*** Block opens ***

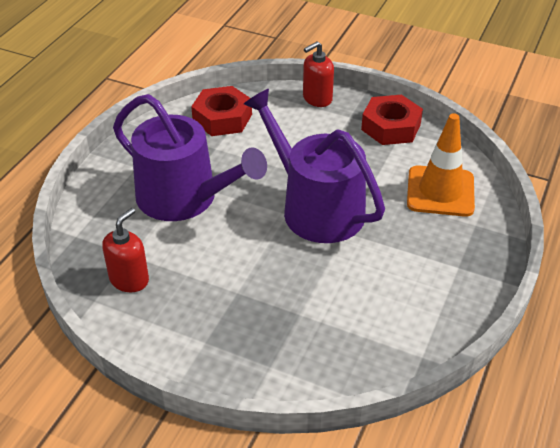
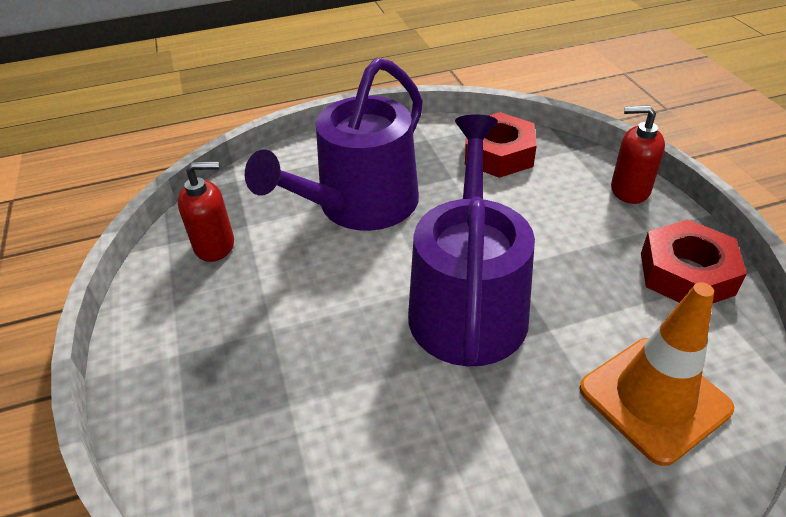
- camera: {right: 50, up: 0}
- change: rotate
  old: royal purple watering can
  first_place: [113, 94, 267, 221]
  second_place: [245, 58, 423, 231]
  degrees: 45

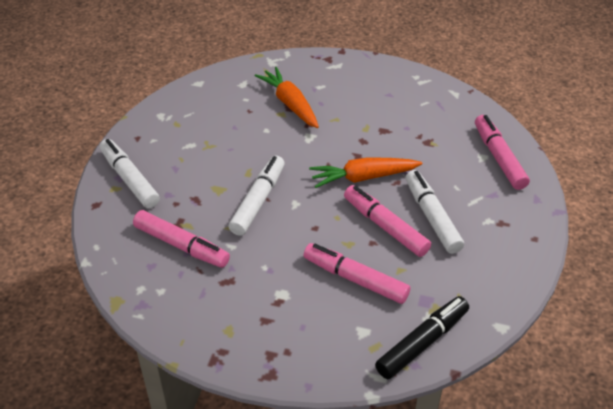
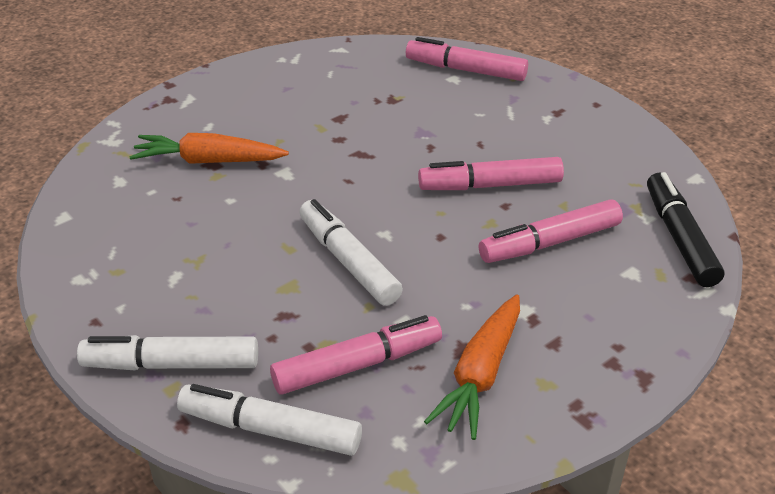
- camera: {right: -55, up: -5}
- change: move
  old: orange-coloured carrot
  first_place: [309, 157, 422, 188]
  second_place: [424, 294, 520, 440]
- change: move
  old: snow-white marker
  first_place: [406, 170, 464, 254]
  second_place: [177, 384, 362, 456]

*** Block closes ***
*** Block opens ***

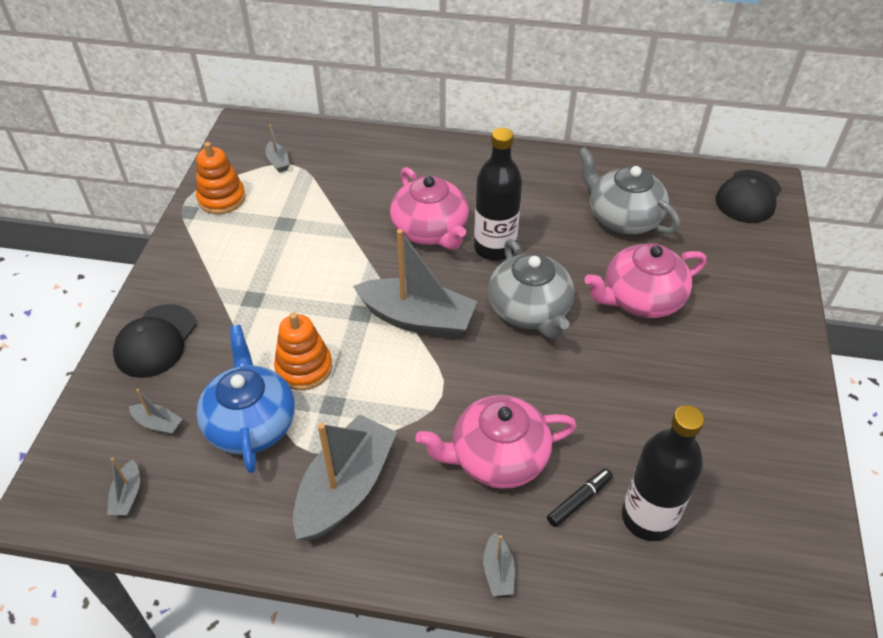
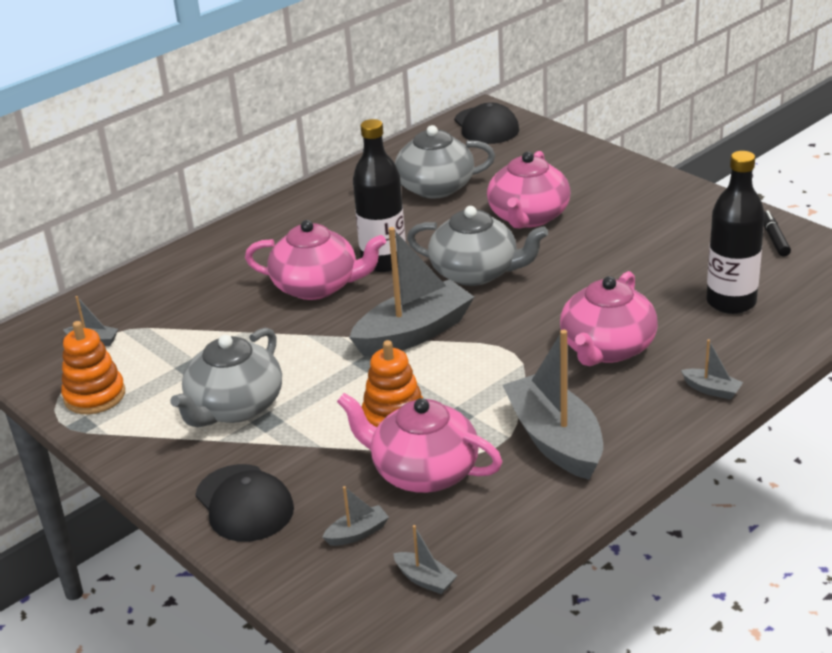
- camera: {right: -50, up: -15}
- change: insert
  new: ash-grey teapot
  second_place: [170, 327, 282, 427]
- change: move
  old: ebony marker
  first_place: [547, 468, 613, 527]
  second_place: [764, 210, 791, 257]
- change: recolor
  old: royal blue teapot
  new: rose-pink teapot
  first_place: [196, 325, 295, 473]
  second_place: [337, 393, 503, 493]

*** Block closes ***

TASK STATEMENT:
Output only the lines above from the one containing "old: royal purple watering can" to the one containing "second_place: [177, 384, 362, 456]", both included, exactly as written and with no pictures.

COMPLETED EXERCISE:
  old: royal purple watering can
  first_place: [113, 94, 267, 221]
  second_place: [245, 58, 423, 231]
  degrees: 45

- camera: {right: -55, up: -5}
- change: move
  old: orange-coloured carrot
  first_place: [309, 157, 422, 188]
  second_place: [424, 294, 520, 440]
- change: move
  old: snow-white marker
  first_place: [406, 170, 464, 254]
  second_place: [177, 384, 362, 456]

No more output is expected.